(Image change detection data)
▬▬▬▬▬▬▬▬▬▬
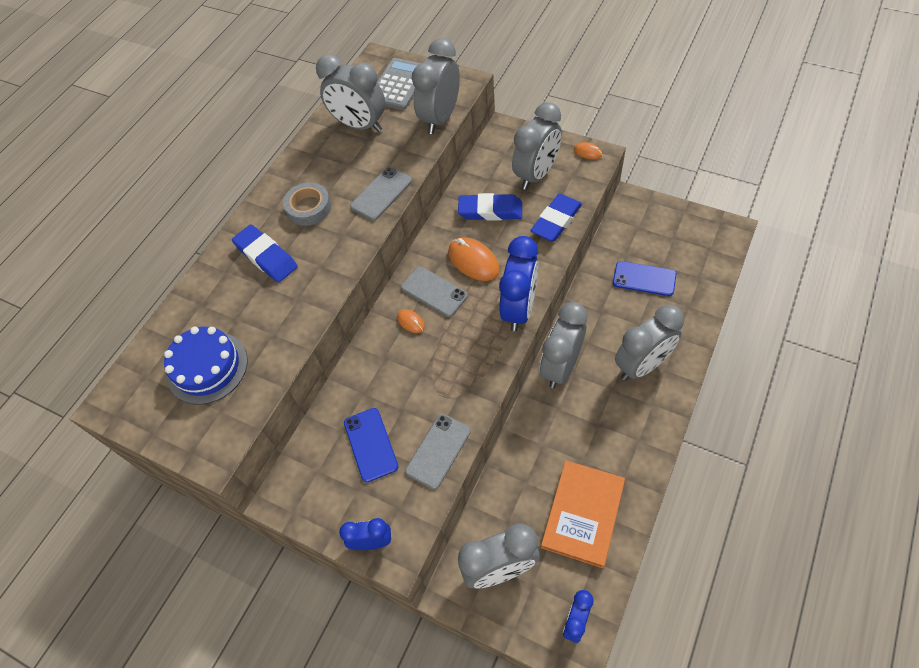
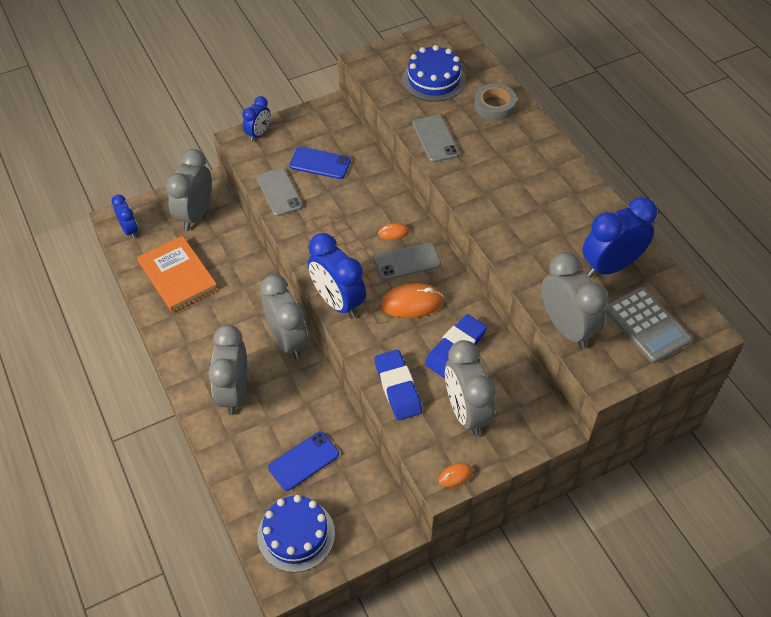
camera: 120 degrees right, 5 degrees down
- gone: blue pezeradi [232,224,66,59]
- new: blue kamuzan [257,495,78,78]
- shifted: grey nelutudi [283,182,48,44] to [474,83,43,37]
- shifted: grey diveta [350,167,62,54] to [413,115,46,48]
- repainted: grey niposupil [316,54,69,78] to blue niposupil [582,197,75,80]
▬▬▬▬▬▬▬▬▬▬
● **YOUR TASK**
Without changing a word, retype every entry above, but drop its pictures.

● **EXERCISE RESPONSE**
camera: 120 degrees right, 5 degrees down
- gone: blue pezeradi [232,224,66,59]
- new: blue kamuzan [257,495,78,78]
- shifted: grey nelutudi [283,182,48,44] to [474,83,43,37]
- shifted: grey diveta [350,167,62,54] to [413,115,46,48]
- repainted: grey niposupil [316,54,69,78] to blue niposupil [582,197,75,80]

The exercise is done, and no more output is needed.